*** Records Section Begins ***
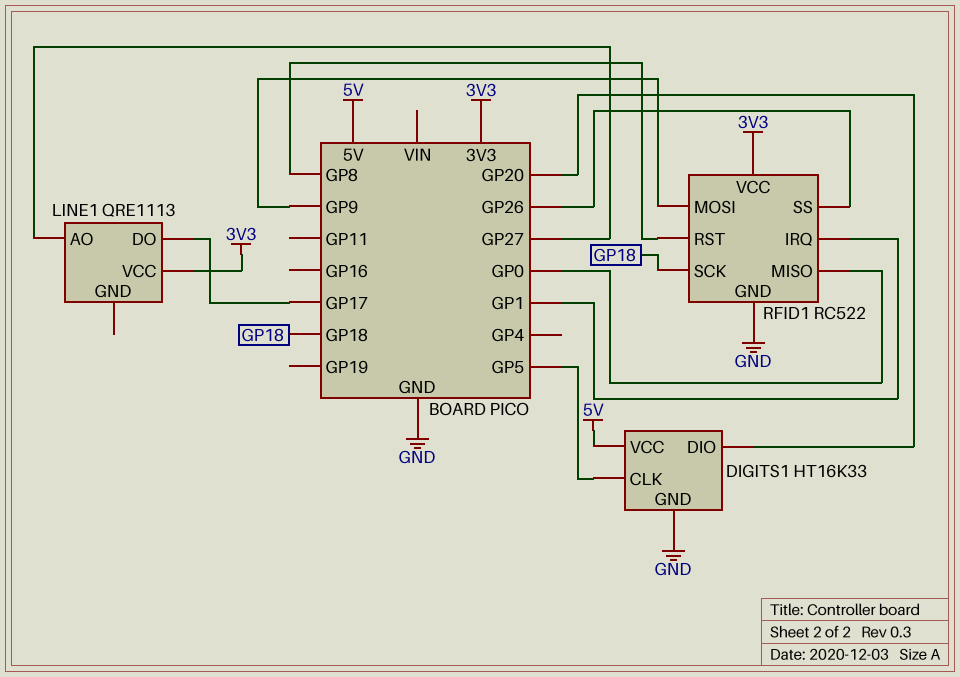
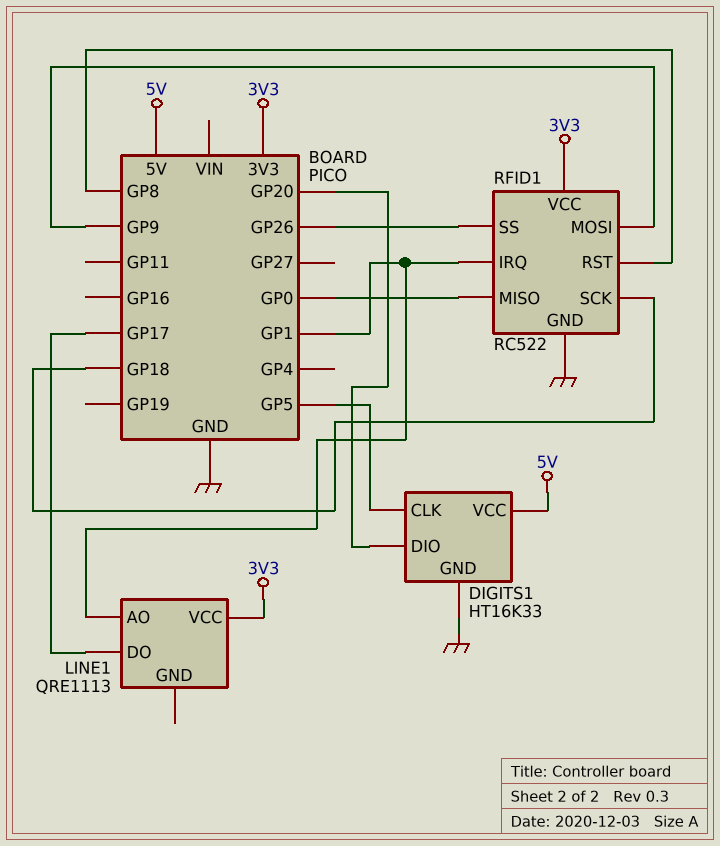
LINE1 pin AO: GP27 -> GP1

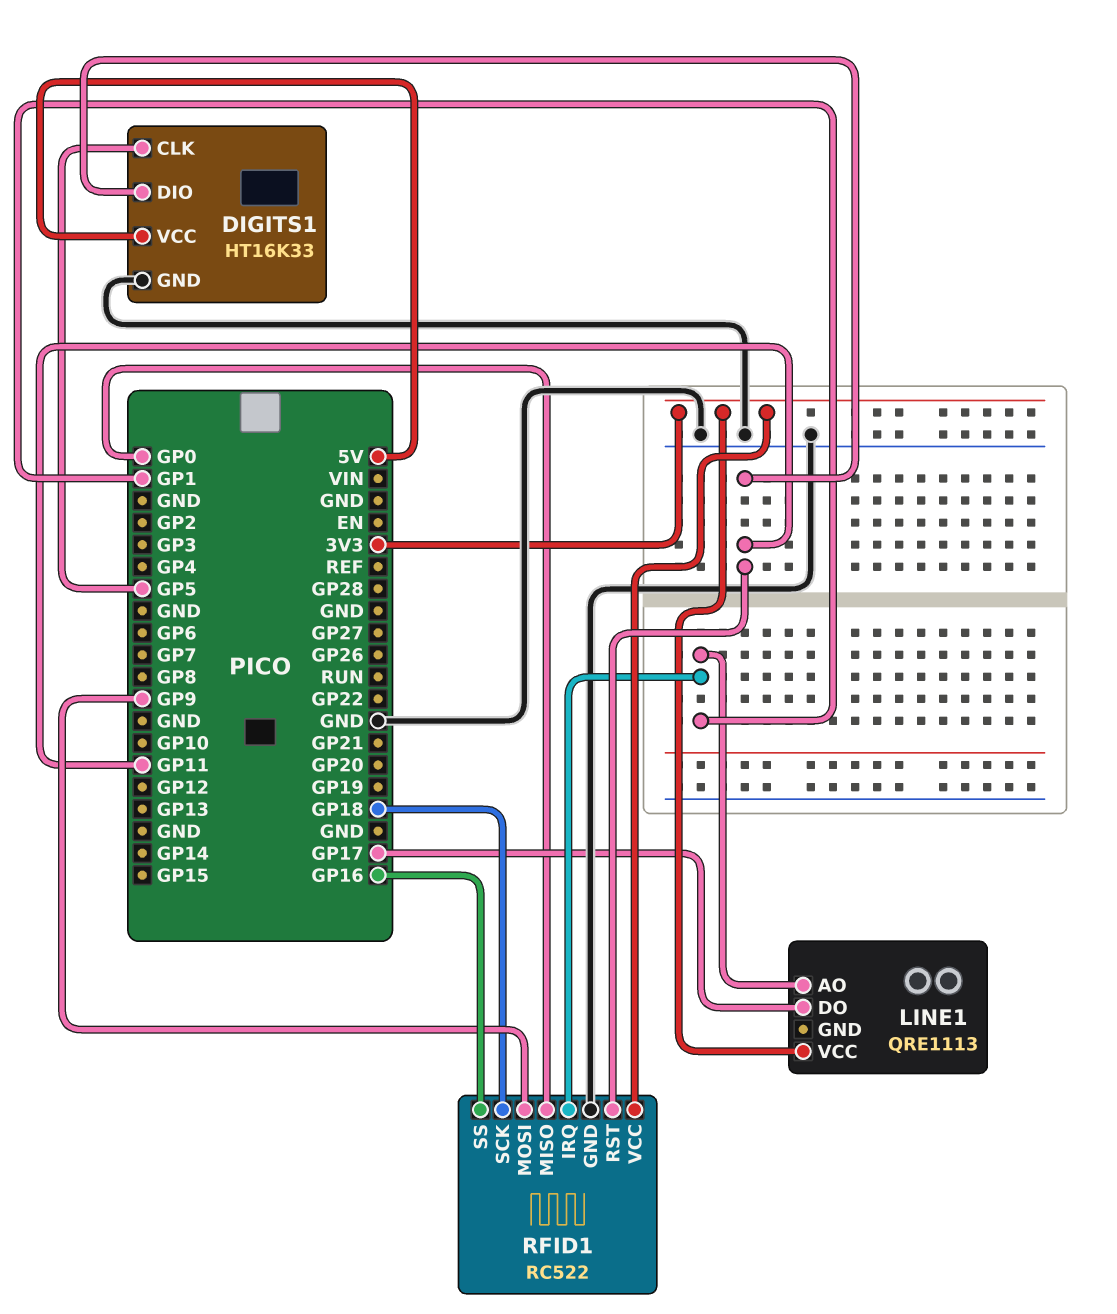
DIGITS1 pin DIO: GP20 -> GP11
RFID1 pin RST: GP8 -> GP11
RFID1 pin SS: GP26 -> GP16

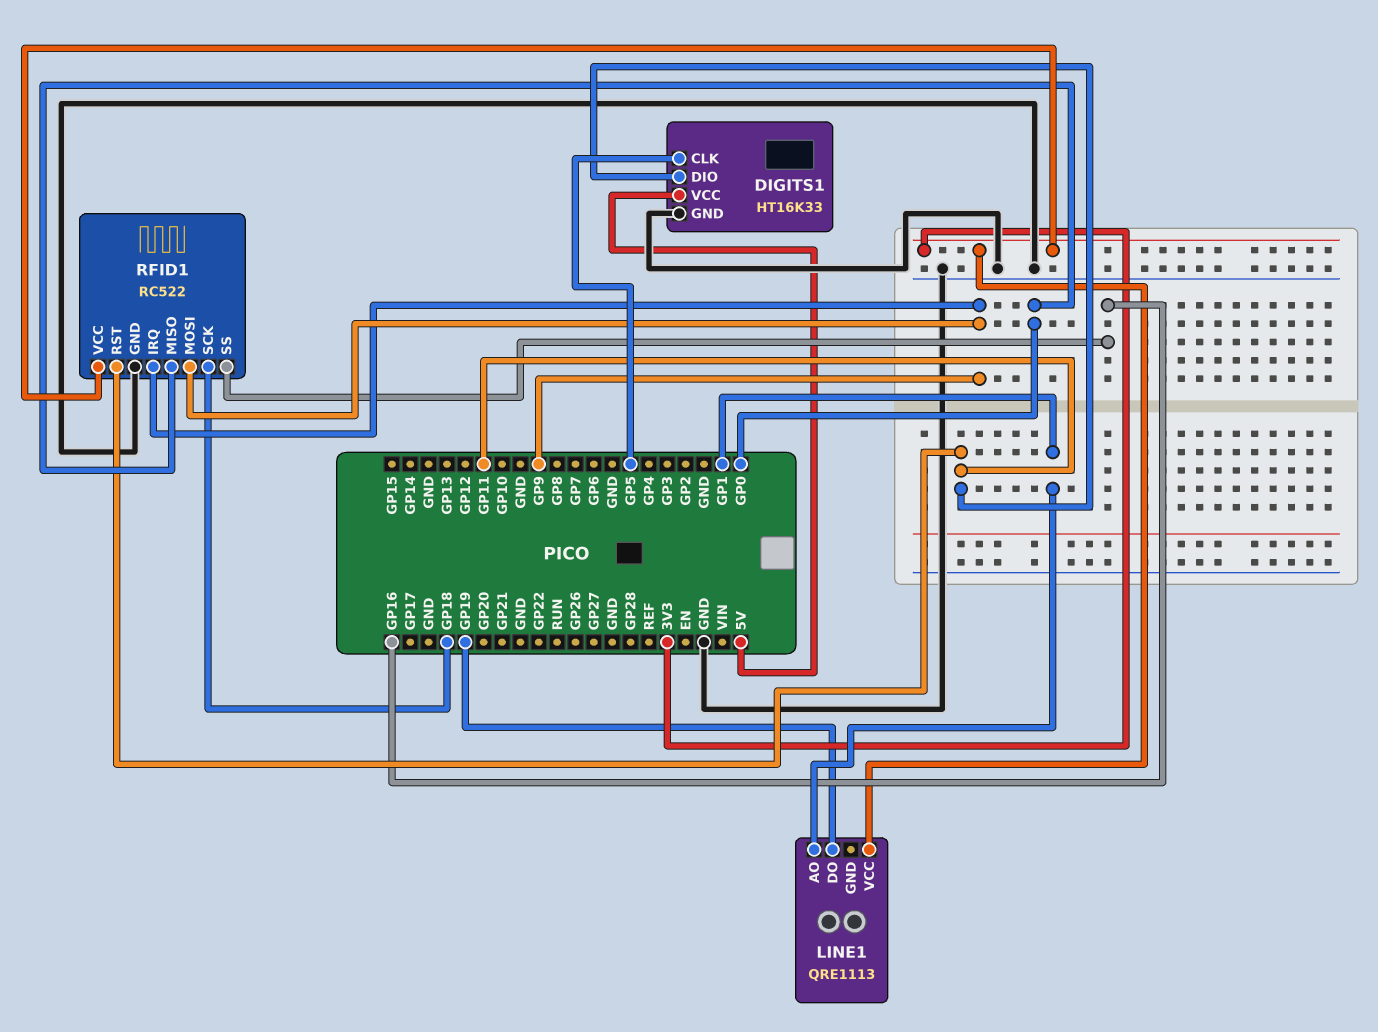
LINE1 pin DO: GP17 -> GP19
RFID1 pin IRQ: GP1 -> GP9

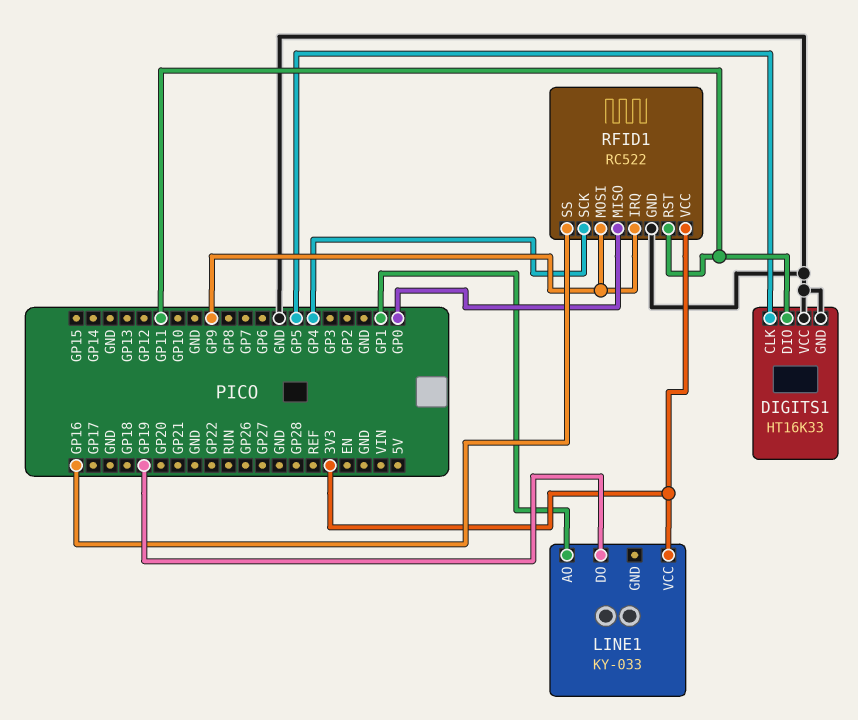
DIGITS1 pin VCC: 5V -> GND
LINE1: QRE1113 -> KY-033
RFID1 pin SCK: GP18 -> GP4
*** Records Section Ends ***
### What is being asked
Copy out the lines from the line containing "DIGITS1 pin VCC: 5V -> GND" to the end of the listing above, without alteration.

### Solution for this problem
DIGITS1 pin VCC: 5V -> GND
LINE1: QRE1113 -> KY-033
RFID1 pin SCK: GP18 -> GP4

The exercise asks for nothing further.